Task statement
Please repeat the lines below, exactly and only, from the one that holds "STEPPER pin IN1: A4 -> D11" through the one that holds "TEMP: DS18B20 -> LM35".

Records
==*==

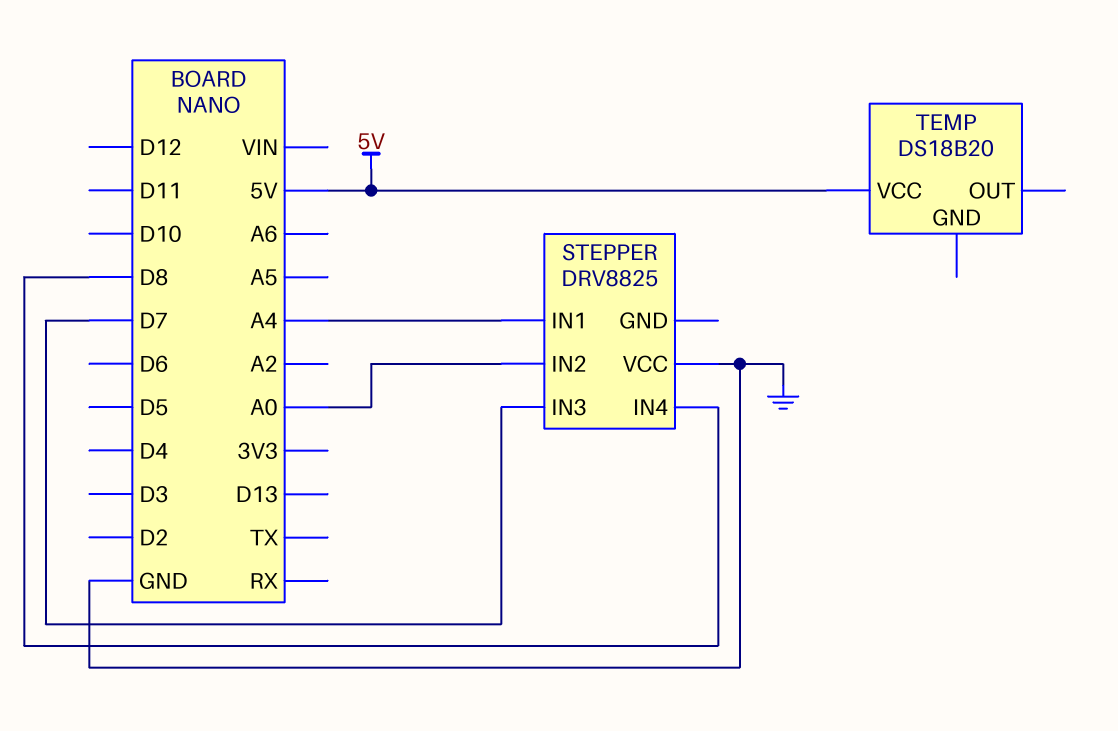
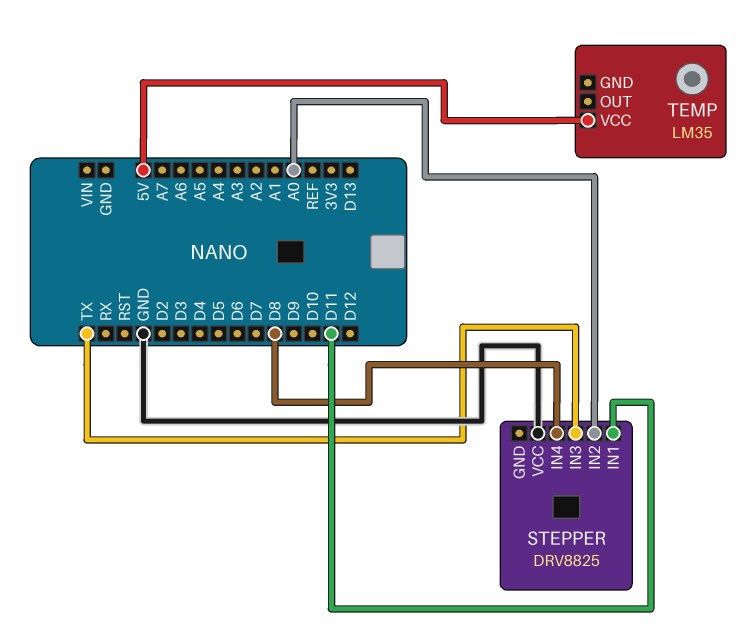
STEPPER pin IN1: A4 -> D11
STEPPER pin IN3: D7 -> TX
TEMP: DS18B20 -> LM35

==*==

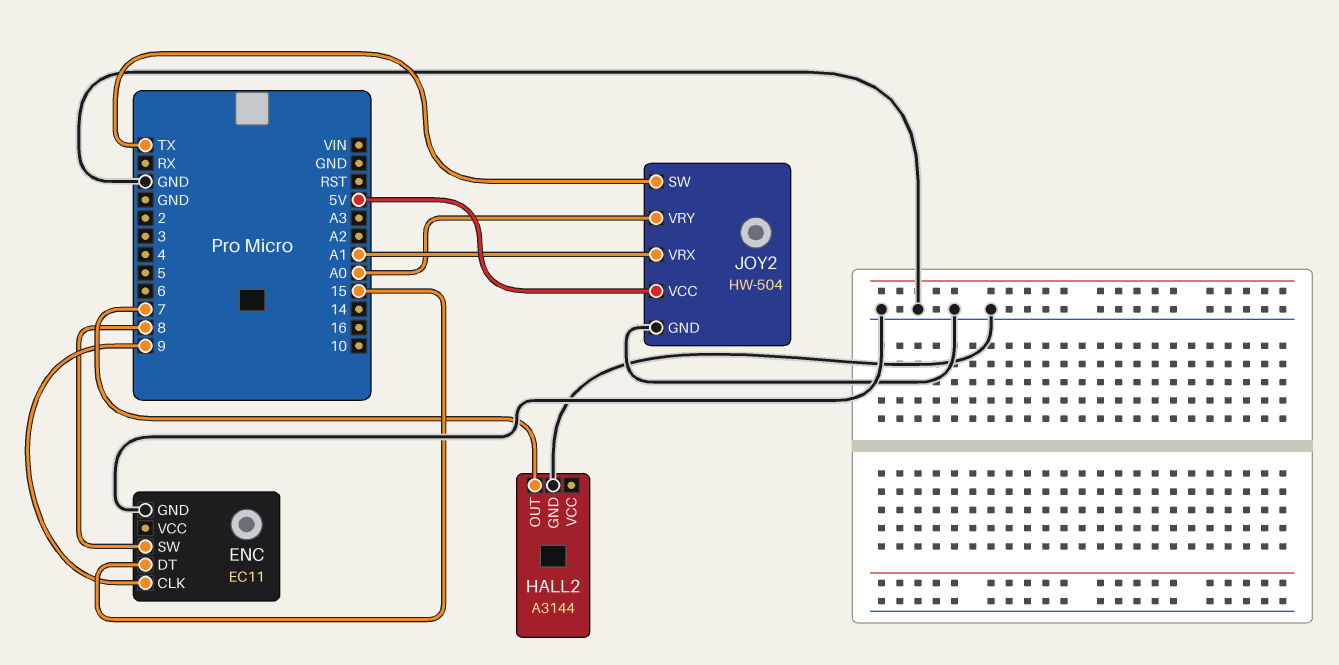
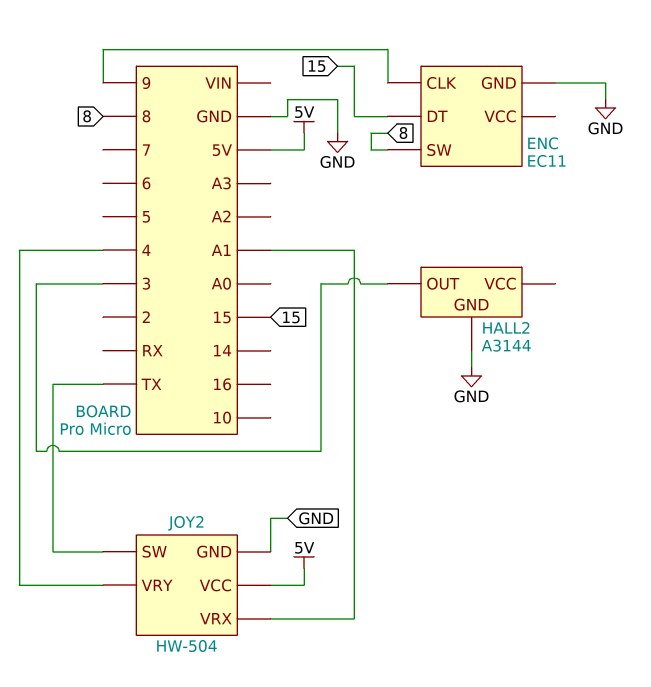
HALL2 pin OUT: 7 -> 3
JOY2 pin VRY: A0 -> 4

==*==

The answer
STEPPER pin IN1: A4 -> D11
STEPPER pin IN3: D7 -> TX
TEMP: DS18B20 -> LM35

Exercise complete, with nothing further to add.